§ **What you are asked to do**
Only the line with "move: pink donut [371, 207] to [306, 73]" and the lines after it, through the end of the material, belong in the answer; repeat them exactly.

§ **Given data**
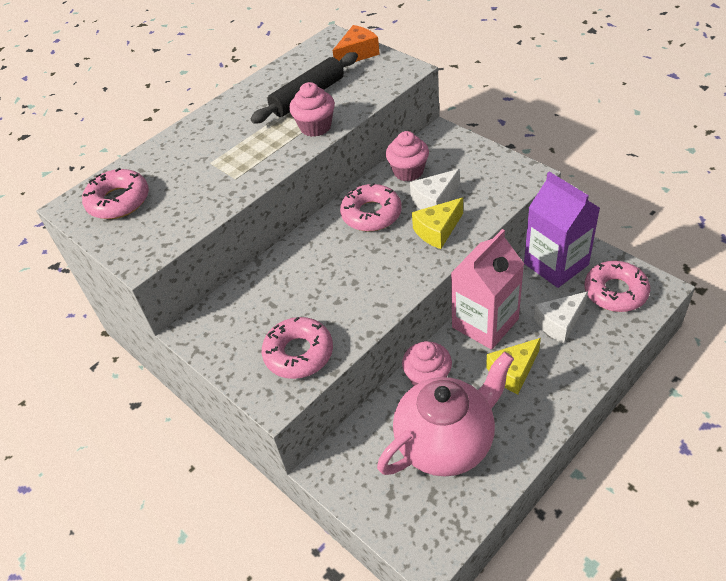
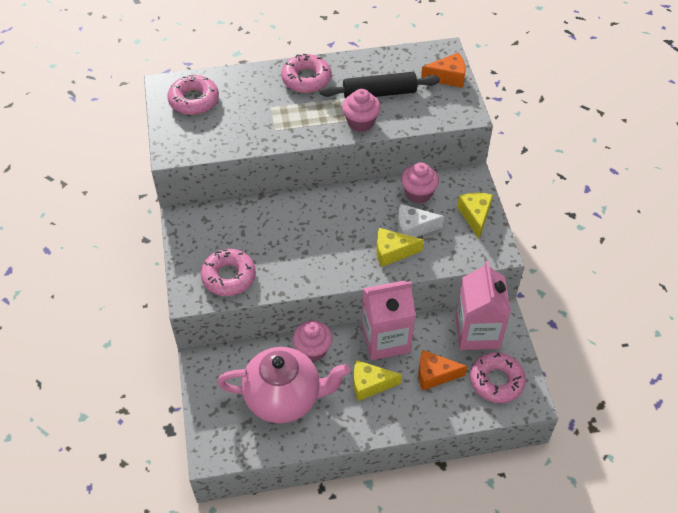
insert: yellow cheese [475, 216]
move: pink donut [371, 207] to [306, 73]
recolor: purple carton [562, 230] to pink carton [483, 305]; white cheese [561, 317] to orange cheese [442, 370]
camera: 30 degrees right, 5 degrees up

§ **Response to this task**
move: pink donut [371, 207] to [306, 73]
recolor: purple carton [562, 230] to pink carton [483, 305]; white cheese [561, 317] to orange cheese [442, 370]
camera: 30 degrees right, 5 degrees up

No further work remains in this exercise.